***** INPUT MATERIAL *****

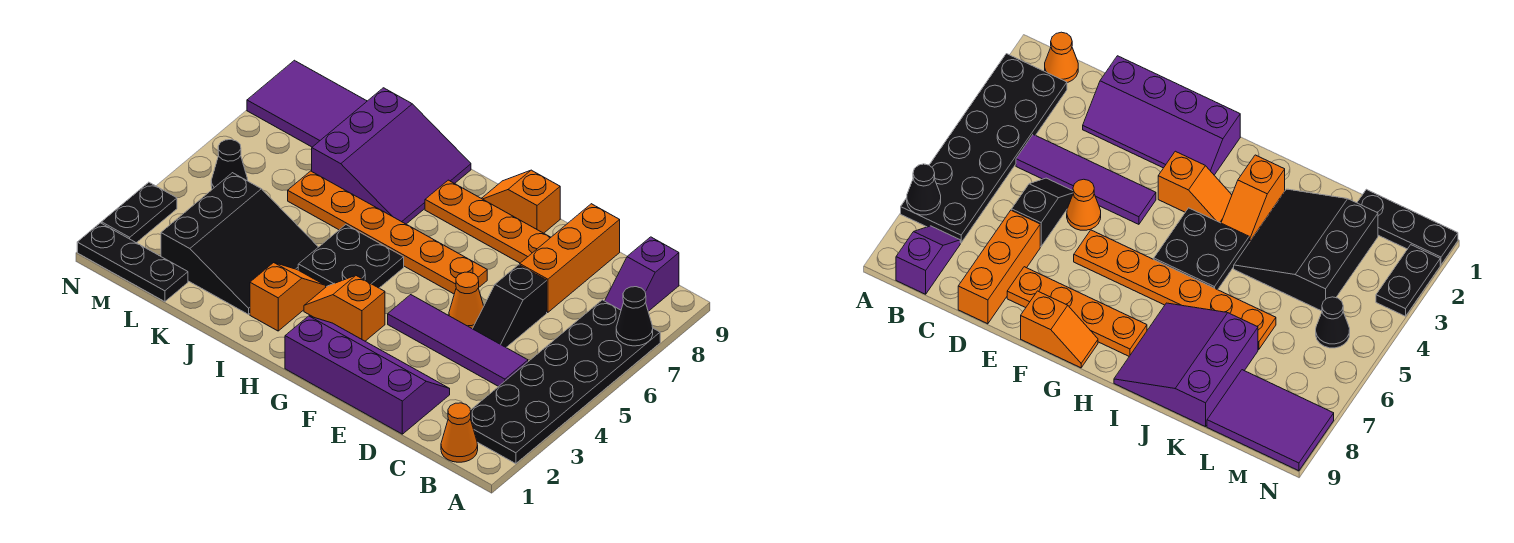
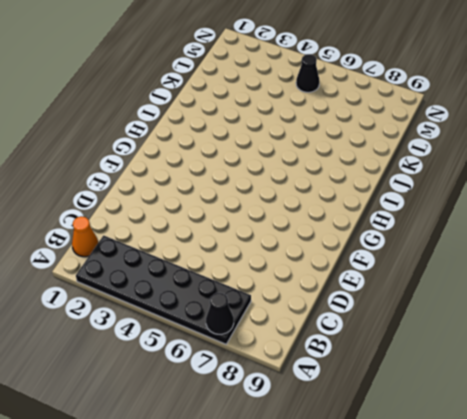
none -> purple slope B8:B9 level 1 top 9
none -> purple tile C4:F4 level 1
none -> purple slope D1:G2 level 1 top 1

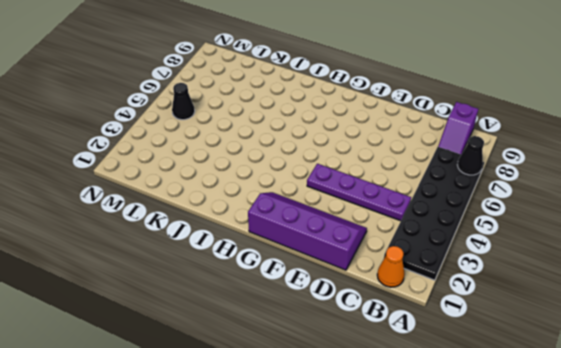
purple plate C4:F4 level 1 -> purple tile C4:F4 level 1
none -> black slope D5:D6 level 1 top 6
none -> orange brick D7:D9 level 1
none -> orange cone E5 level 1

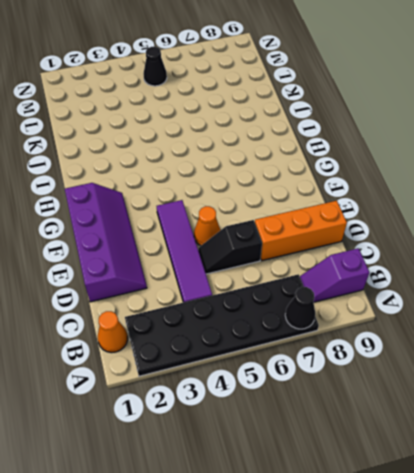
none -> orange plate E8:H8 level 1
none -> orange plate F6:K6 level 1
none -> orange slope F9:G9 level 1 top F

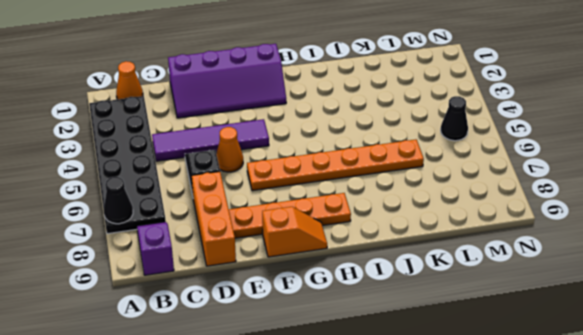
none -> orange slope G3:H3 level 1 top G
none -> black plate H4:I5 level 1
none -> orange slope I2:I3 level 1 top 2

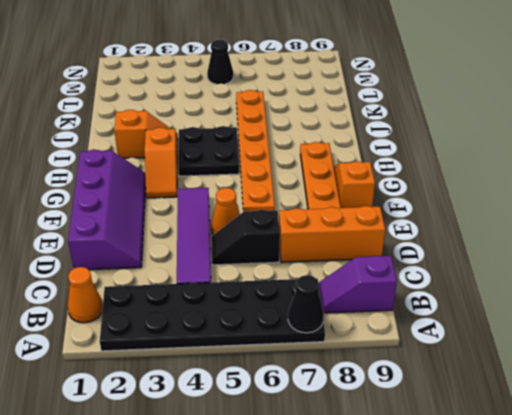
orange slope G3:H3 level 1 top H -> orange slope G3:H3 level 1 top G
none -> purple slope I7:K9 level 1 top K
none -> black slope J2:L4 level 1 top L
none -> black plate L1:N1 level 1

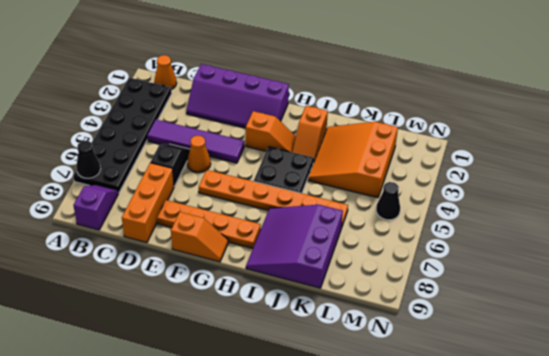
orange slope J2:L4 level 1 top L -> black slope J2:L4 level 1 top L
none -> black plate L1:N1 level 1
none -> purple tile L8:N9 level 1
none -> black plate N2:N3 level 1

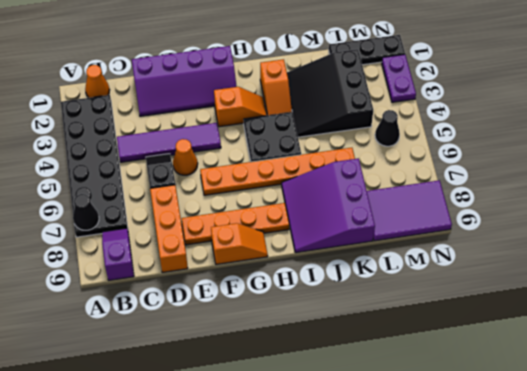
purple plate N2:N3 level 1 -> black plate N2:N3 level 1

*****
***** INPUT MATERIAL *****

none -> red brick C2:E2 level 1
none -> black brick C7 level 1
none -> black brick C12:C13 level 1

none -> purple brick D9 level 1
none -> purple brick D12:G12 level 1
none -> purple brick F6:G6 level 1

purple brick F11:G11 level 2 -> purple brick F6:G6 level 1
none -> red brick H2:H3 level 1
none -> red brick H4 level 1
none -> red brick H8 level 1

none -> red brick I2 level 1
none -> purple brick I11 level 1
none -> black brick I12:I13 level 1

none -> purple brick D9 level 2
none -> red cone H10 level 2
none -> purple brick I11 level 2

*****

§ **EXERCISE**: Reproduce word for word, with pictures dropped, only the part of the material above that opens with the line containing "none -> orange plate F6:K6 level 1" and closes with the line containing "none -> black slope J2:L4 level 1 top L".

§ **SOLUTION TO THIS TASK**:
none -> orange plate F6:K6 level 1
none -> orange slope F9:G9 level 1 top F

none -> orange slope G3:H3 level 1 top G
none -> black plate H4:I5 level 1
none -> orange slope I2:I3 level 1 top 2

orange slope G3:H3 level 1 top H -> orange slope G3:H3 level 1 top G
none -> purple slope I7:K9 level 1 top K
none -> black slope J2:L4 level 1 top L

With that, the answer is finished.